Task instructions
In your copy, repeat the records exactly and leave out the pictures.

** Data records follows **

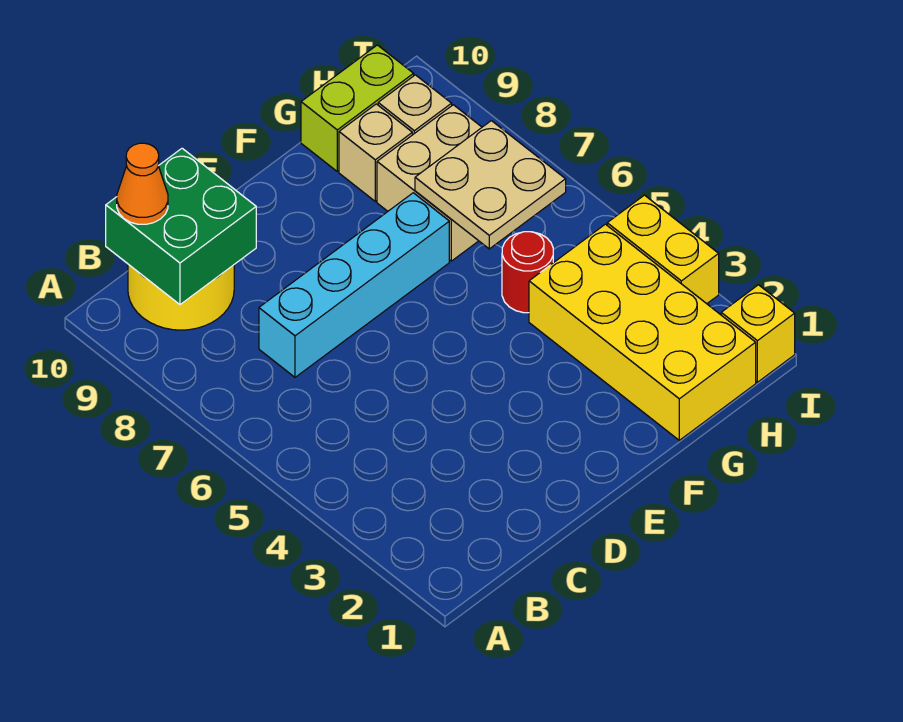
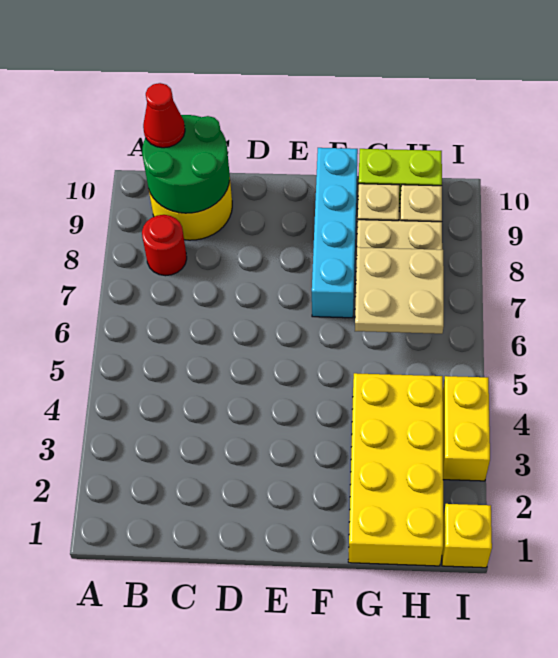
green brick B9:C10 level 2 -> green round brick B9:C10 level 2
orange cone B10 level 3 -> red cone B10 level 3
cyan brick C7:F7 level 1 -> cyan brick F7:F10 level 1
red round brick G5 level 1 -> red round brick B8 level 1

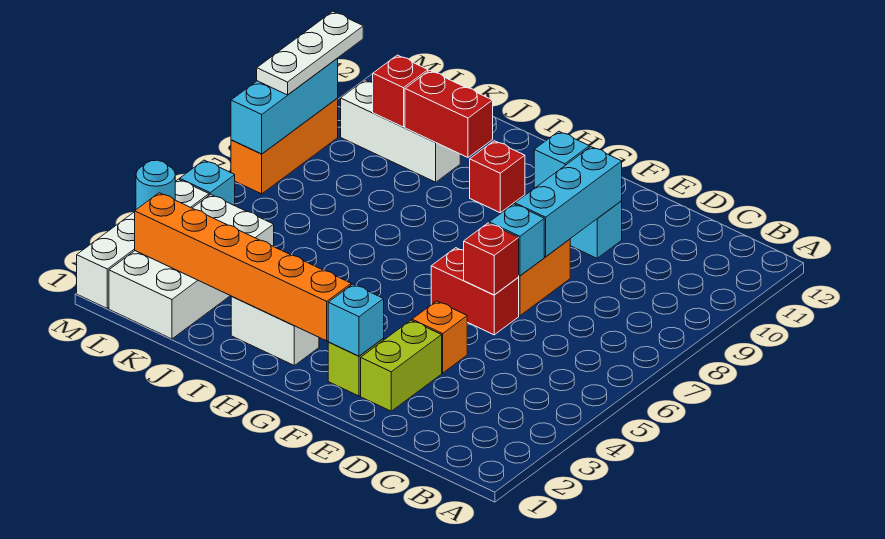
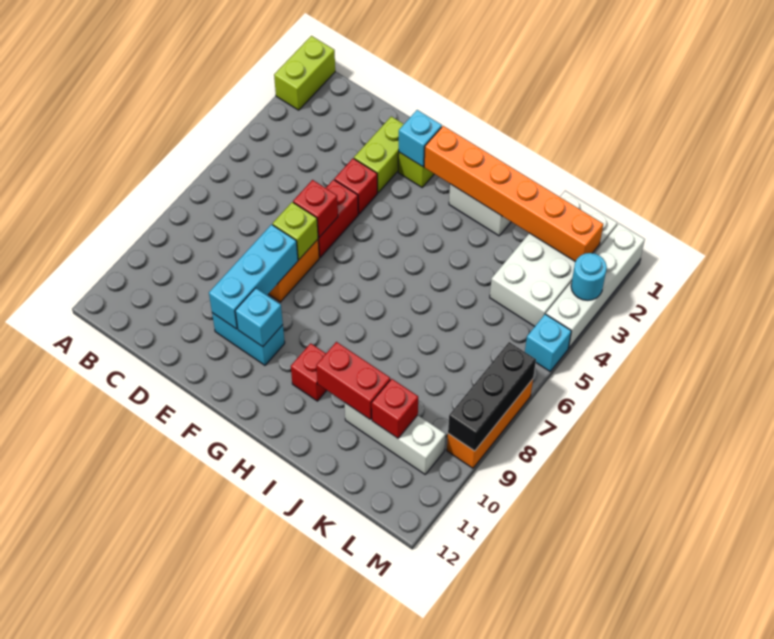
none -> lime brick A1:A2 level 1
orange brick E4 level 1 -> red brick E4 level 1
red brick E6:F6 level 1 -> red brick E5:E6 level 1
cyan brick E7 level 2 -> lime brick E7 level 2
cyan brick M7:M9 level 2 -> black brick M7:M9 level 2
white plate M8:M10 level 3 -> none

** End of Data records **

Response to this task
green brick B9:C10 level 2 -> green round brick B9:C10 level 2
orange cone B10 level 3 -> red cone B10 level 3
cyan brick C7:F7 level 1 -> cyan brick F7:F10 level 1
red round brick G5 level 1 -> red round brick B8 level 1

none -> lime brick A1:A2 level 1
orange brick E4 level 1 -> red brick E4 level 1
red brick E6:F6 level 1 -> red brick E5:E6 level 1
cyan brick E7 level 2 -> lime brick E7 level 2
cyan brick M7:M9 level 2 -> black brick M7:M9 level 2
white plate M8:M10 level 3 -> none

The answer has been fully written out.